- **YOUR TASK**
If you see a picture in the data below, omit it and copy the rest exactly.

···

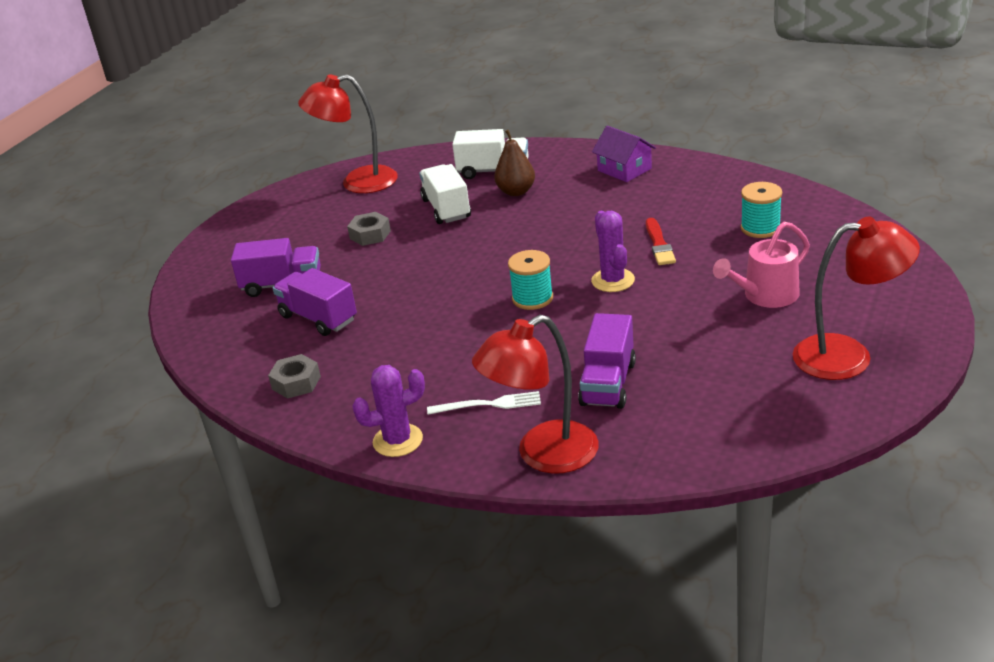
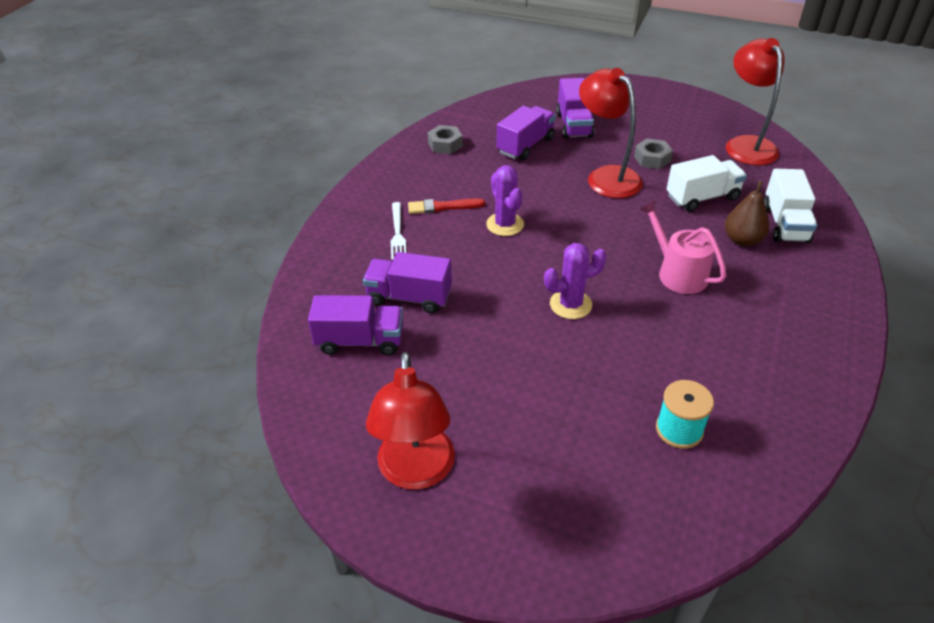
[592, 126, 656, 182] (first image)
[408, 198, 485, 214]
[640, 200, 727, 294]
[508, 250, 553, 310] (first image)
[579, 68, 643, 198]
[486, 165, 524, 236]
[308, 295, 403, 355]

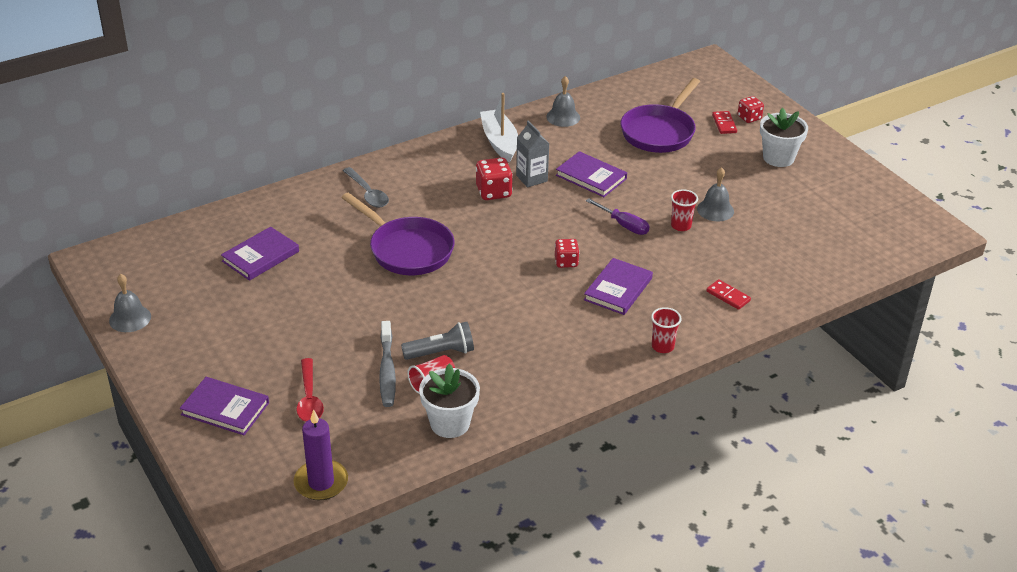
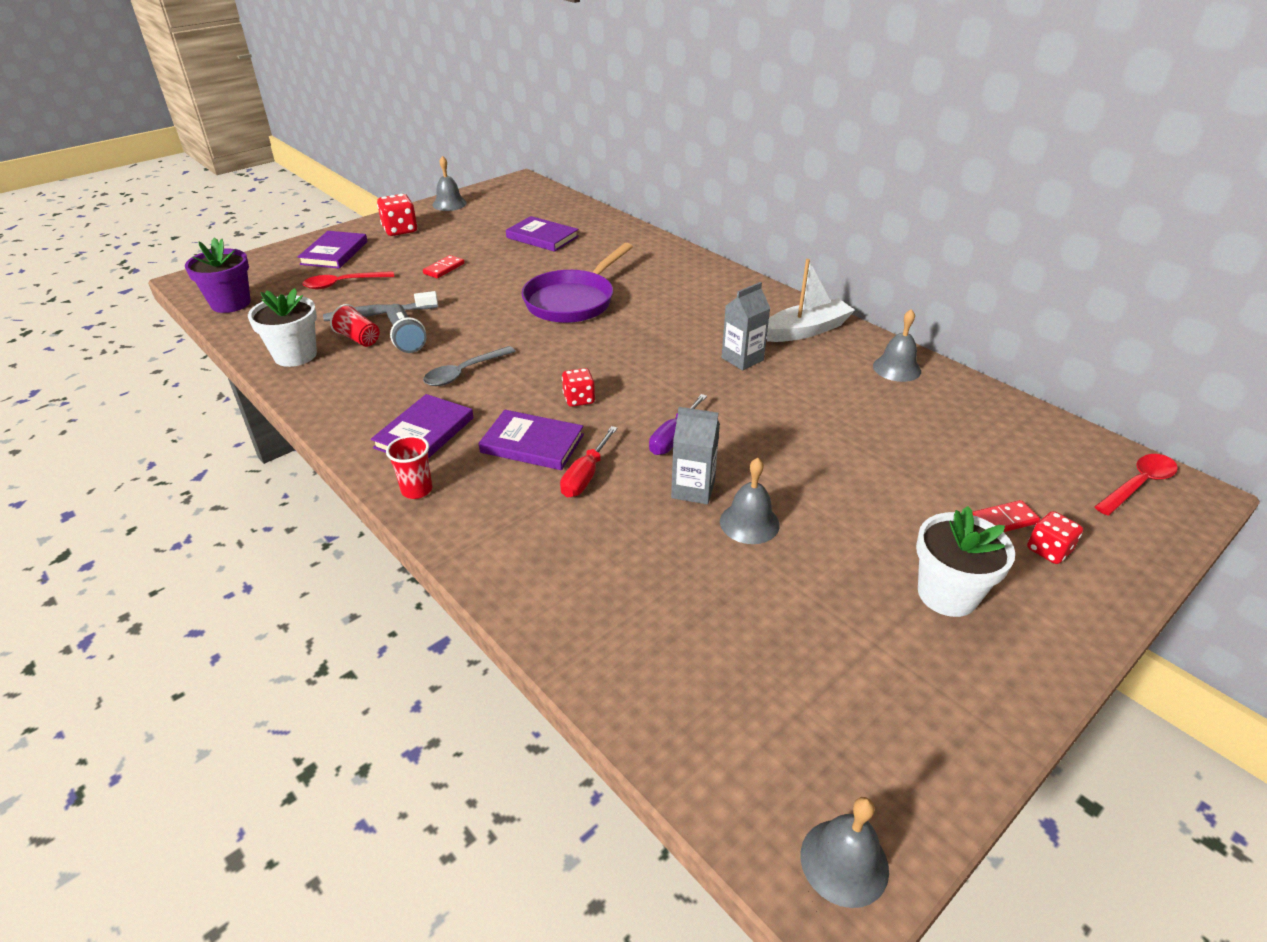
[620, 78, 700, 153] (first image)
[371, 394, 473, 459]
[377, 194, 417, 236]
[423, 346, 516, 386]
[671, 407, 720, 504]
[423, 255, 464, 278]
[185, 237, 251, 313]
[560, 426, 618, 497]
[1094, 454, 1178, 516]
[801, 797, 889, 908]

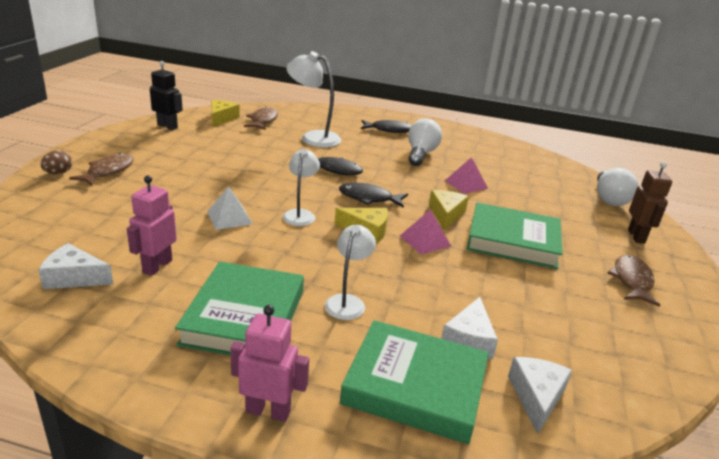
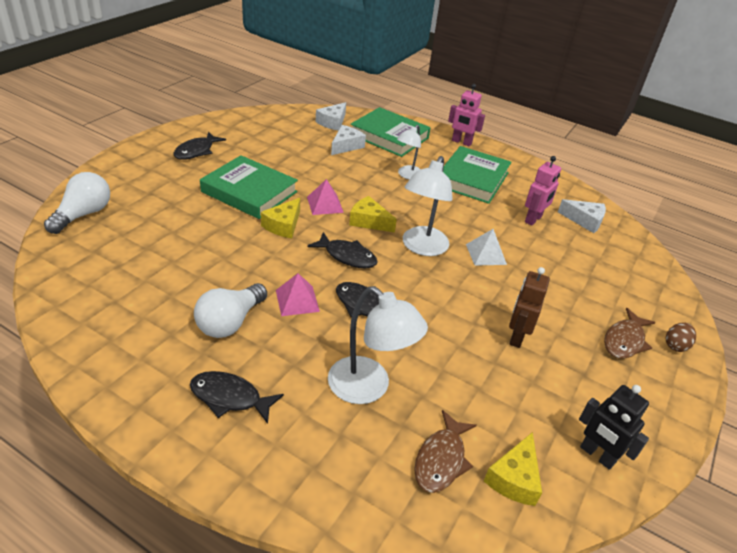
[403, 156, 453, 256]
[276, 273, 320, 316]
[509, 267, 550, 348]
[173, 132, 226, 160]

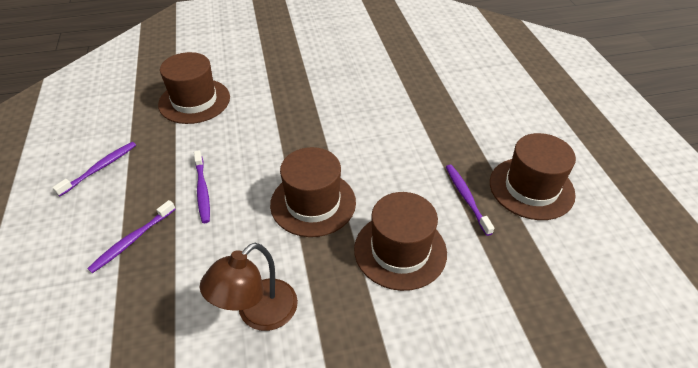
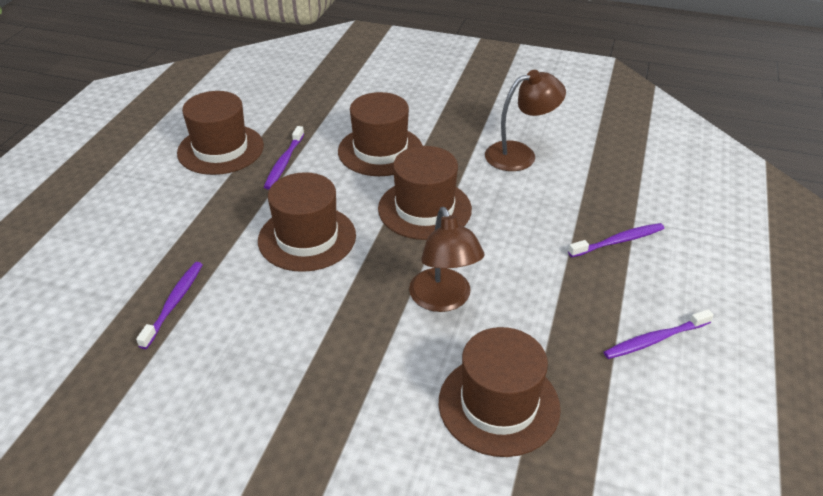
[136, 262, 203, 349]
[258, 172, 356, 272]
[409, 207, 484, 312]

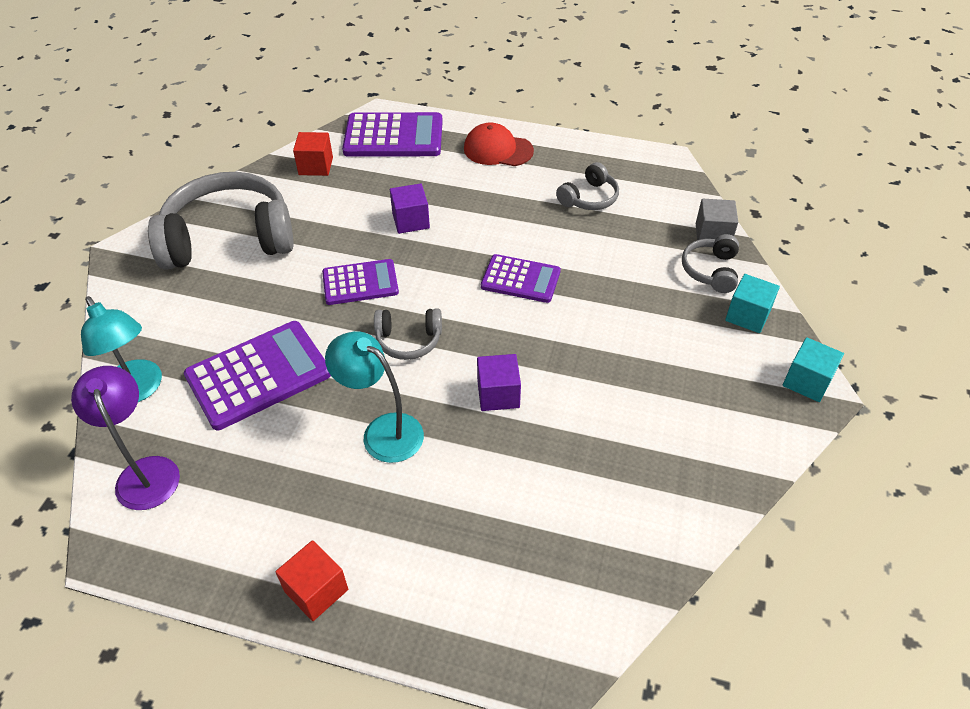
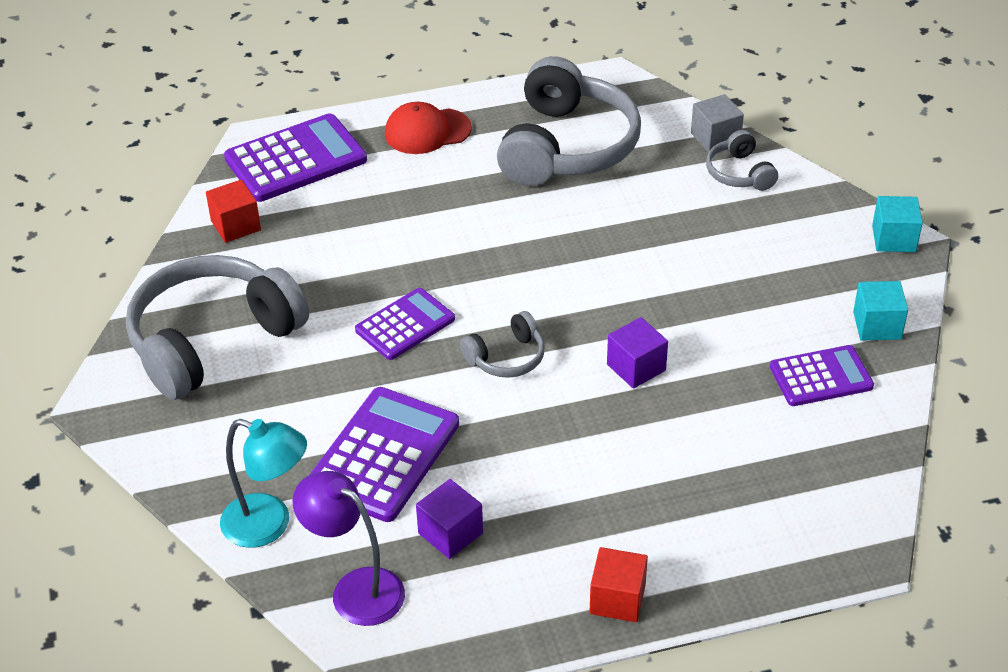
[497, 56, 641, 186]
[416, 479, 483, 559]
[770, 345, 874, 406]
[853, 281, 908, 341]
[325, 331, 424, 463] (first image)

···

- **RESULT OF THIS EXERCISE**
[592, 126, 656, 182] (first image)
[408, 198, 485, 214]
[640, 200, 727, 294]
[508, 250, 553, 310] (first image)
[579, 68, 643, 198]
[486, 165, 524, 236]
[308, 295, 403, 355]

[620, 78, 700, 153] (first image)
[371, 394, 473, 459]
[377, 194, 417, 236]
[423, 346, 516, 386]
[671, 407, 720, 504]
[423, 255, 464, 278]
[185, 237, 251, 313]
[560, 426, 618, 497]
[1094, 454, 1178, 516]
[801, 797, 889, 908]

[403, 156, 453, 256]
[276, 273, 320, 316]
[509, 267, 550, 348]
[173, 132, 226, 160]

[136, 262, 203, 349]
[258, 172, 356, 272]
[409, 207, 484, 312]

[497, 56, 641, 186]
[416, 479, 483, 559]
[770, 345, 874, 406]
[853, 281, 908, 341]
[325, 331, 424, 463] (first image)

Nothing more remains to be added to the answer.